(Materials provided begins)
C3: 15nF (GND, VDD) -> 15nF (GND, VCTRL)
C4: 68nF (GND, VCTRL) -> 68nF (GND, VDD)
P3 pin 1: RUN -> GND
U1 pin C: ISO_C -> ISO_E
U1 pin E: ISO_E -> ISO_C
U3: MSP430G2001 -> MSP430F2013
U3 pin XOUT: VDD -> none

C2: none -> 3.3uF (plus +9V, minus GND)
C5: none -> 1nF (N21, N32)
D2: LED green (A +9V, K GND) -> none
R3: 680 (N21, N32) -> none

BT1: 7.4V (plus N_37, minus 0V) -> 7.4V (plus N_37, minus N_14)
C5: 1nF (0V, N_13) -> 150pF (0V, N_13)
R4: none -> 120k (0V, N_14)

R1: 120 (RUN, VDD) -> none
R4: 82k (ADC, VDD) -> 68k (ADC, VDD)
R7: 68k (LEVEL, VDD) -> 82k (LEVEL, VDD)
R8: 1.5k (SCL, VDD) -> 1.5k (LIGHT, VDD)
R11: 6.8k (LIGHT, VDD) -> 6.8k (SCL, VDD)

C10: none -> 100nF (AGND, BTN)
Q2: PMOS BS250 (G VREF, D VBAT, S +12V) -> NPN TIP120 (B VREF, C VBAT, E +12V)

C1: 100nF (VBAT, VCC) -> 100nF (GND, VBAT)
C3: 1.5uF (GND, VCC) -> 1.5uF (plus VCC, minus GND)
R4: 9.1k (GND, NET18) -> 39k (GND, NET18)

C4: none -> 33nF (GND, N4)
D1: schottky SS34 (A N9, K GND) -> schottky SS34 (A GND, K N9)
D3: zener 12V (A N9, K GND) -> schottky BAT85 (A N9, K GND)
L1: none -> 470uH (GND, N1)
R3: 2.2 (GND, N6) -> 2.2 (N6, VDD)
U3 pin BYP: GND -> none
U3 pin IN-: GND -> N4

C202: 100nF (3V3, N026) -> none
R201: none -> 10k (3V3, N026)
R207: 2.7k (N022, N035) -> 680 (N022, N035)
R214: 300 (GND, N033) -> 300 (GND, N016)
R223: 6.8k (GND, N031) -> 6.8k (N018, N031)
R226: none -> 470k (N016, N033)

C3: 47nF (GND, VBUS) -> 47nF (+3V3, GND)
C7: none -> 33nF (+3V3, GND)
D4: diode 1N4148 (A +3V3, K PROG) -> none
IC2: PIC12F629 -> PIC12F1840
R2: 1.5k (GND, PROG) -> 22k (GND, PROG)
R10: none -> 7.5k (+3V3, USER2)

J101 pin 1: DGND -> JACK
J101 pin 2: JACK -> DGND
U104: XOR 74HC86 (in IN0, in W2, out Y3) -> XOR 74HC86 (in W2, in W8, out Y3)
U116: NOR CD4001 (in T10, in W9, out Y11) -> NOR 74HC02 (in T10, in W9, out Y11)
(Materials provided ends)
Problem to work on ->
Among the lines above, find those that contain the word "PROG" and copy them.

Task output ->
D4: diode 1N4148 (A +3V3, K PROG) -> none
R2: 1.5k (GND, PROG) -> 22k (GND, PROG)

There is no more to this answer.